DATASET:
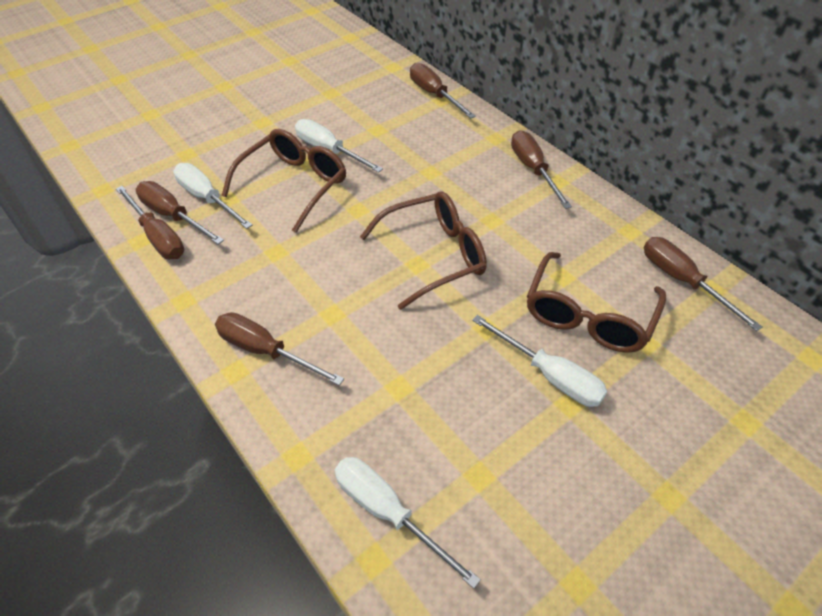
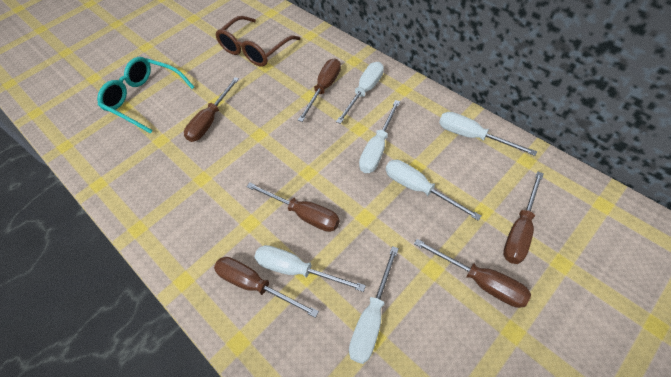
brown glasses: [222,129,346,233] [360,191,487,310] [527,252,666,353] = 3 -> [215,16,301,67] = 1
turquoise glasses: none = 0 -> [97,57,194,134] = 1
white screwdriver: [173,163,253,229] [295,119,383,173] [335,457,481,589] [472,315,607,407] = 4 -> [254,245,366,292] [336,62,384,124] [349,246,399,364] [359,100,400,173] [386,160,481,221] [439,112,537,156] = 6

* * *

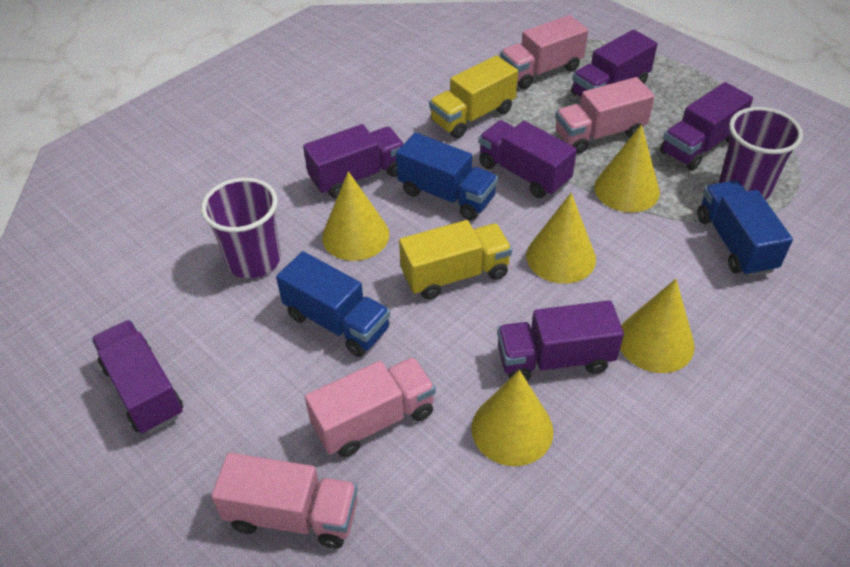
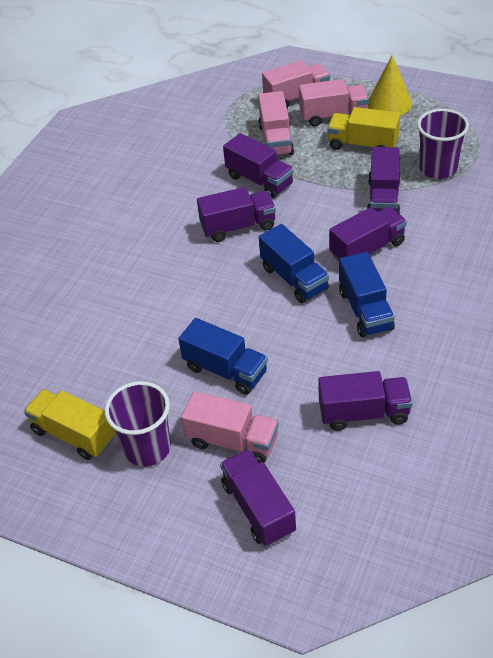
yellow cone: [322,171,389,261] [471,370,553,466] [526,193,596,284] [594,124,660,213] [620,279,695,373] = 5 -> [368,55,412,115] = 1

==

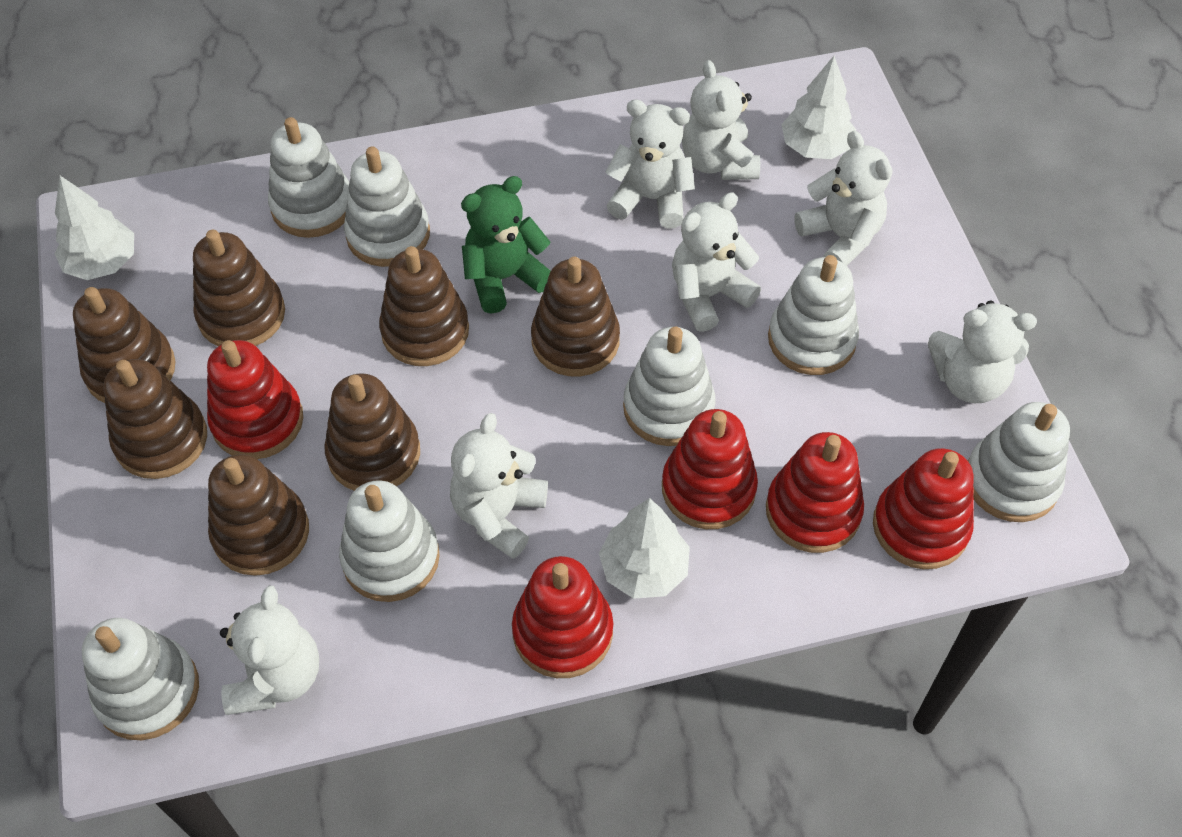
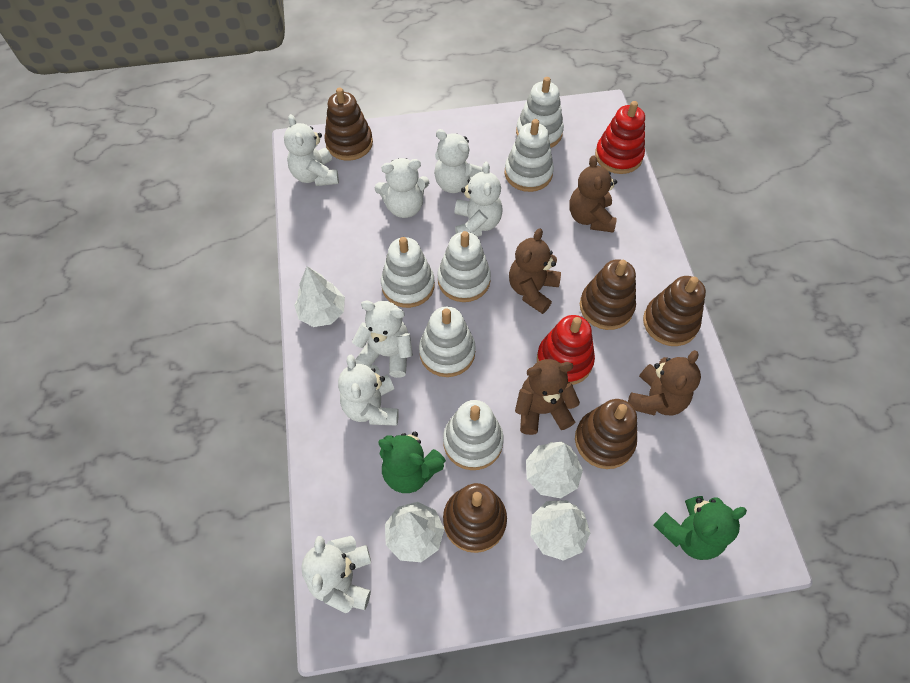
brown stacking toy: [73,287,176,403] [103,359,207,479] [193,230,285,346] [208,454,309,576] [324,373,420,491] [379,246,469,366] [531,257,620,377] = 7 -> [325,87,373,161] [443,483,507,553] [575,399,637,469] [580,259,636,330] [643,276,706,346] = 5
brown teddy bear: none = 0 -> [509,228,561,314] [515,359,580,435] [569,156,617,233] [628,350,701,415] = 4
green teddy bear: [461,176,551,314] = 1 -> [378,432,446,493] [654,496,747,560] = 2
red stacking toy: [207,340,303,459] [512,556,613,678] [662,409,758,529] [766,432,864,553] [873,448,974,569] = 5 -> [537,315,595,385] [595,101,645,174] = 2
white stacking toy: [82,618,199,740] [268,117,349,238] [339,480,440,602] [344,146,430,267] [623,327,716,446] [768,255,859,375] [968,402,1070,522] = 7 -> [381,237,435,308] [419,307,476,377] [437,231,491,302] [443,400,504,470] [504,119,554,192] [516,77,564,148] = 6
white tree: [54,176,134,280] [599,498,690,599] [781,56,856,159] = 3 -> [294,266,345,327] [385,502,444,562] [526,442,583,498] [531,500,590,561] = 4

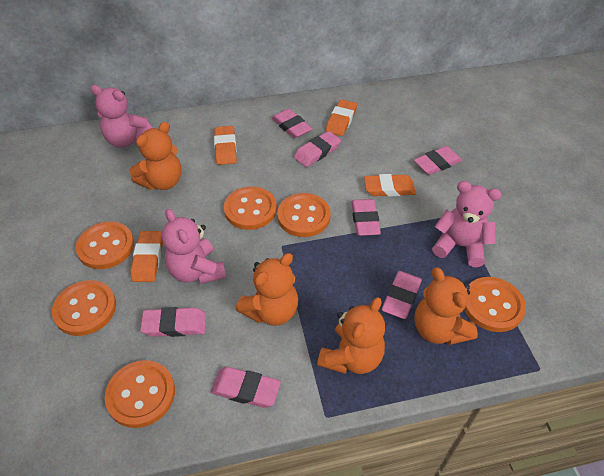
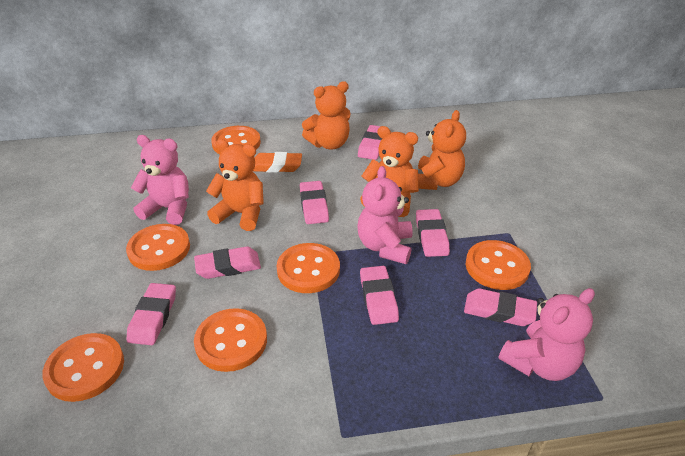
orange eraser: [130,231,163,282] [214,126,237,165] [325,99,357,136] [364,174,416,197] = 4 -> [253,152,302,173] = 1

WHAT YOU WILL DO: Filter the data for the string "bear". Copy each matching line.

ANSWER AREA:
brown teddy bear: none = 0 -> [509,228,561,314] [515,359,580,435] [569,156,617,233] [628,350,701,415] = 4
green teddy bear: [461,176,551,314] = 1 -> [378,432,446,493] [654,496,747,560] = 2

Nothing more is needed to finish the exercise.